[DATA SHOWN]
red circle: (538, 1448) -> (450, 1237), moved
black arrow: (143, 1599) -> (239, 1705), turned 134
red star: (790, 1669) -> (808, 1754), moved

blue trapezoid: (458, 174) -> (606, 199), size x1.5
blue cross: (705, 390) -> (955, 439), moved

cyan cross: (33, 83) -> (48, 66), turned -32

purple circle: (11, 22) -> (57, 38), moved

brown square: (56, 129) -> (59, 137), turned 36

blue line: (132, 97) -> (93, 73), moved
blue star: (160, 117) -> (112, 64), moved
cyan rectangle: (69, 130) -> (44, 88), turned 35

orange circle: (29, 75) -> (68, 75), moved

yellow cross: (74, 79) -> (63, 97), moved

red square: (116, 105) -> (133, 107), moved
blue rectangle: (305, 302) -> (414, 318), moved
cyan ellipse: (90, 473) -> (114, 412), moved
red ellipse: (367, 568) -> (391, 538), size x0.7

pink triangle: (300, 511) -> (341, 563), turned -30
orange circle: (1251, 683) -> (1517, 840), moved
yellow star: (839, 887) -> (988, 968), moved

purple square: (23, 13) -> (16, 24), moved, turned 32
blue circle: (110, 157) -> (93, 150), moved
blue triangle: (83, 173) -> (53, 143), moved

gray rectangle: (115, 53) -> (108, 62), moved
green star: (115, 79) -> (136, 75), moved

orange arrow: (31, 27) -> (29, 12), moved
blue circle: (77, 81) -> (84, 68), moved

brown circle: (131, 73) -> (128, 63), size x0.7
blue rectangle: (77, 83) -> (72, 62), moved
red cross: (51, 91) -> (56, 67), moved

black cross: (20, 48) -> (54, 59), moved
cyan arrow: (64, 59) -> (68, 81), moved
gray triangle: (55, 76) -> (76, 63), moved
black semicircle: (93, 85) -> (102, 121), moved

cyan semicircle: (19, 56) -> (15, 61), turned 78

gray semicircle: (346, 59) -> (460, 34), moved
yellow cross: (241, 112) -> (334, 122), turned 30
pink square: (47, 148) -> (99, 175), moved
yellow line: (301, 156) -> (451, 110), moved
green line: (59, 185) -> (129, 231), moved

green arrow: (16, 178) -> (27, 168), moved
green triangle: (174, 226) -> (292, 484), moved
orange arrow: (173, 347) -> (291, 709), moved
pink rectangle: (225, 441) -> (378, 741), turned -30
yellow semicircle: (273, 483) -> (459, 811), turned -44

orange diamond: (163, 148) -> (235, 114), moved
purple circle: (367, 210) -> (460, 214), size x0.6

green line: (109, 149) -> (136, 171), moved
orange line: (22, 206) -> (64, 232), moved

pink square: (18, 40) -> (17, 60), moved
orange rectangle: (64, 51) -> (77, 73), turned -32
[/DATA SHOWN]
▶ [WHAT THE TASK REQUIRES]: The reply should consist solely of the lines above from the one that has "pink rectangle: (225, 441)" through the one that has "green line: (109, 149) -> (136, 171), moved", reproduced exactly.

▶ [FINAL ANSWER]:
pink rectangle: (225, 441) -> (378, 741), turned -30
yellow semicircle: (273, 483) -> (459, 811), turned -44

orange diamond: (163, 148) -> (235, 114), moved
purple circle: (367, 210) -> (460, 214), size x0.6

green line: (109, 149) -> (136, 171), moved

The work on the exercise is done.